_PROBLEM TO WORK ON_
Begin your copy at the line with "HALL pin VCC: 3V3 -> 5V" in the records below and end it at the line with "RTC2: DS3231 -> PCF8523", restating each line word for word; omit the pictures.

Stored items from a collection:
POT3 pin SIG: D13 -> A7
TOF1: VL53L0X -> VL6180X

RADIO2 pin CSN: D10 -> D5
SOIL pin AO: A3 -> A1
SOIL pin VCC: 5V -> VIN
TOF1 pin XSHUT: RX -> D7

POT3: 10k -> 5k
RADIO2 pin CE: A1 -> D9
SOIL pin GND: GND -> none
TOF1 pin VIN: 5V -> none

...

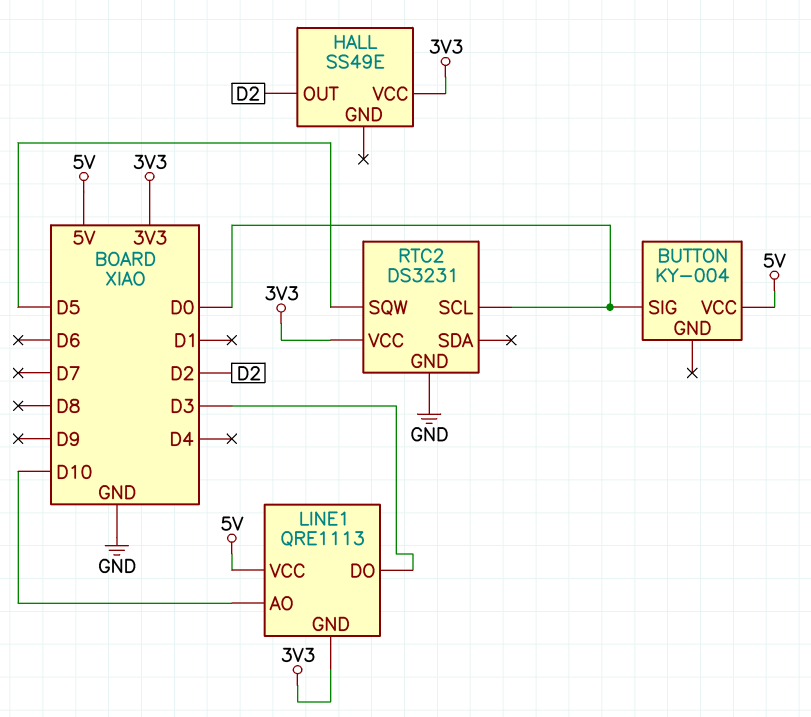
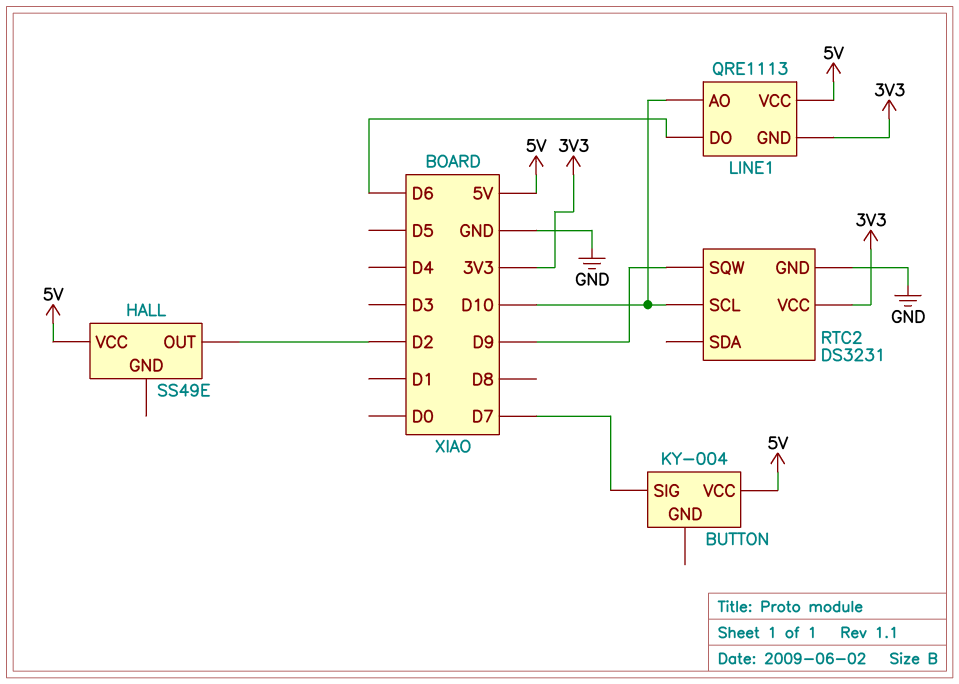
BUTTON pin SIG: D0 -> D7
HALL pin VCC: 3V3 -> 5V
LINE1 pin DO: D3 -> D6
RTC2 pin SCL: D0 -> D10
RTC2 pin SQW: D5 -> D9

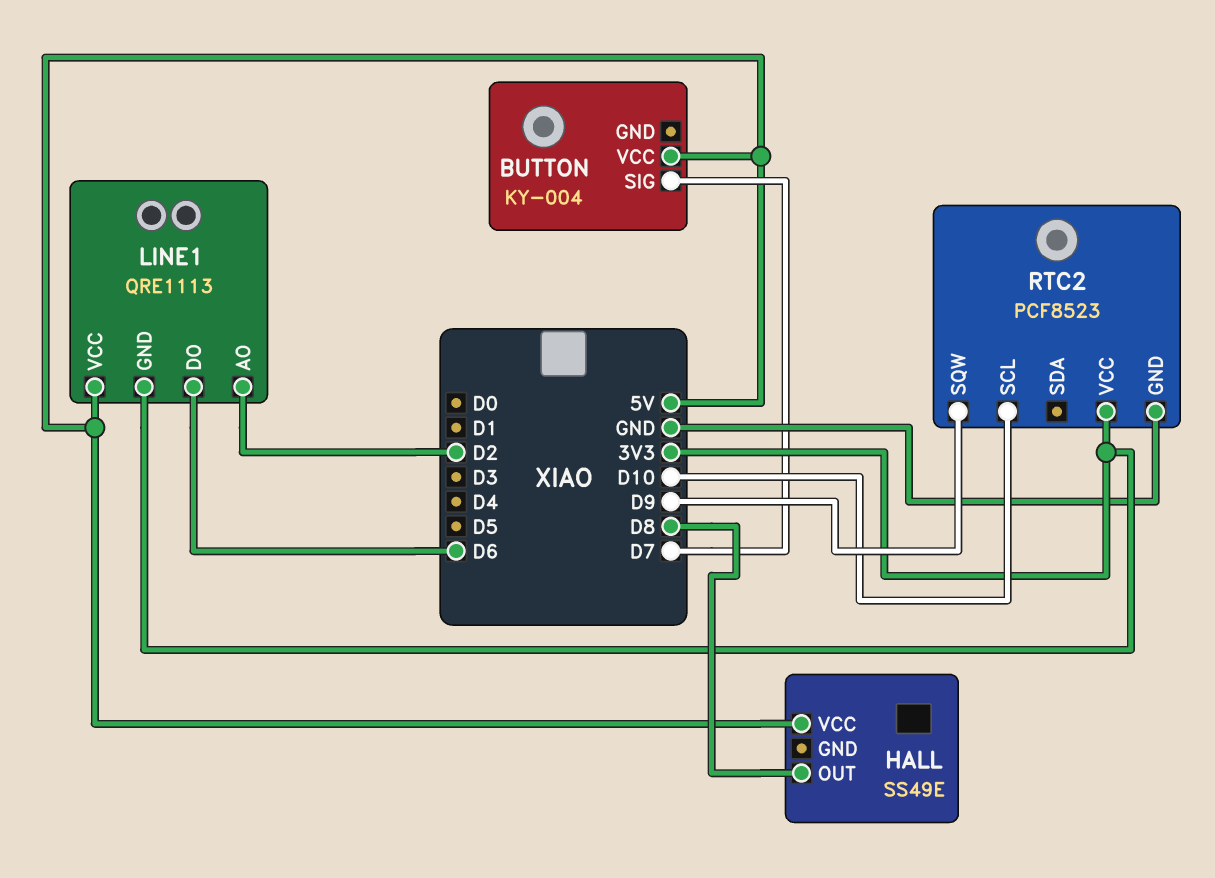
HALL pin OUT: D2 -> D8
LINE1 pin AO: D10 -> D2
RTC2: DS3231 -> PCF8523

_TASK OUTPUT_
HALL pin VCC: 3V3 -> 5V
LINE1 pin DO: D3 -> D6
RTC2 pin SCL: D0 -> D10
RTC2 pin SQW: D5 -> D9

HALL pin OUT: D2 -> D8
LINE1 pin AO: D10 -> D2
RTC2: DS3231 -> PCF8523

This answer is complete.